* Goal of the exercise: Tell how many lines in these records contain the string "rolling", with only the number as the reply.

╭──

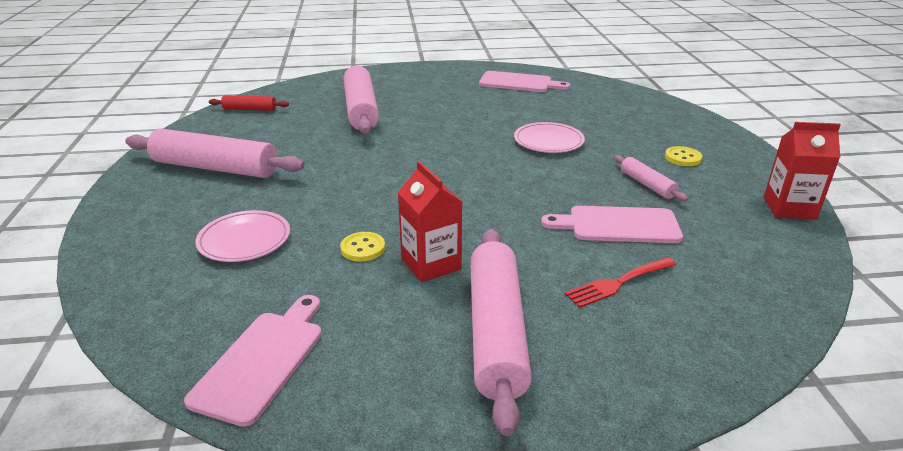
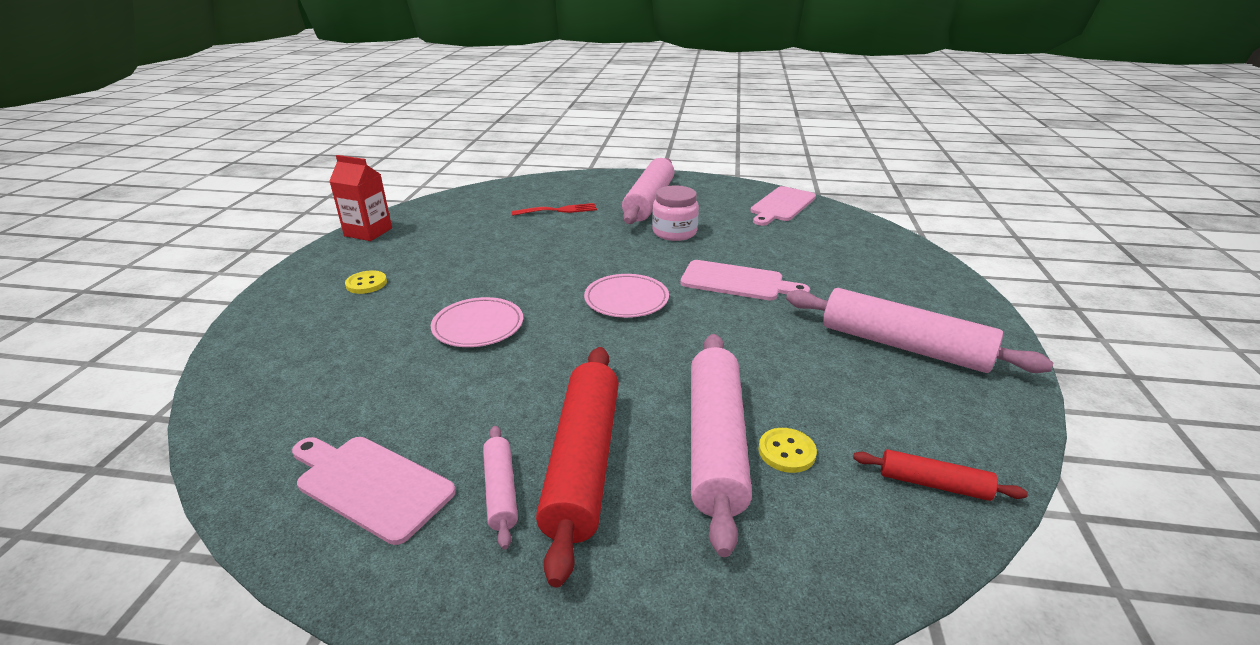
camera: 165 degrees left, 0 degrees up
(244, 240) = (823, 264): pink plate -> pink plate (626, 299)
(363, 248) = (723, 247): yellow button -> yellow button (786, 452)
(427, 97) = (583, 462): none -> red rolling pin
(431, 264) = (674, 232): red carton -> pink jar
(618, 225) = (516, 238): pink cutting board -> pink cutting board (737, 282)
(647, 184) = (446, 263): pink rolling pin -> pink rolling pin (501, 491)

╰──

* Solution to this exercise: 2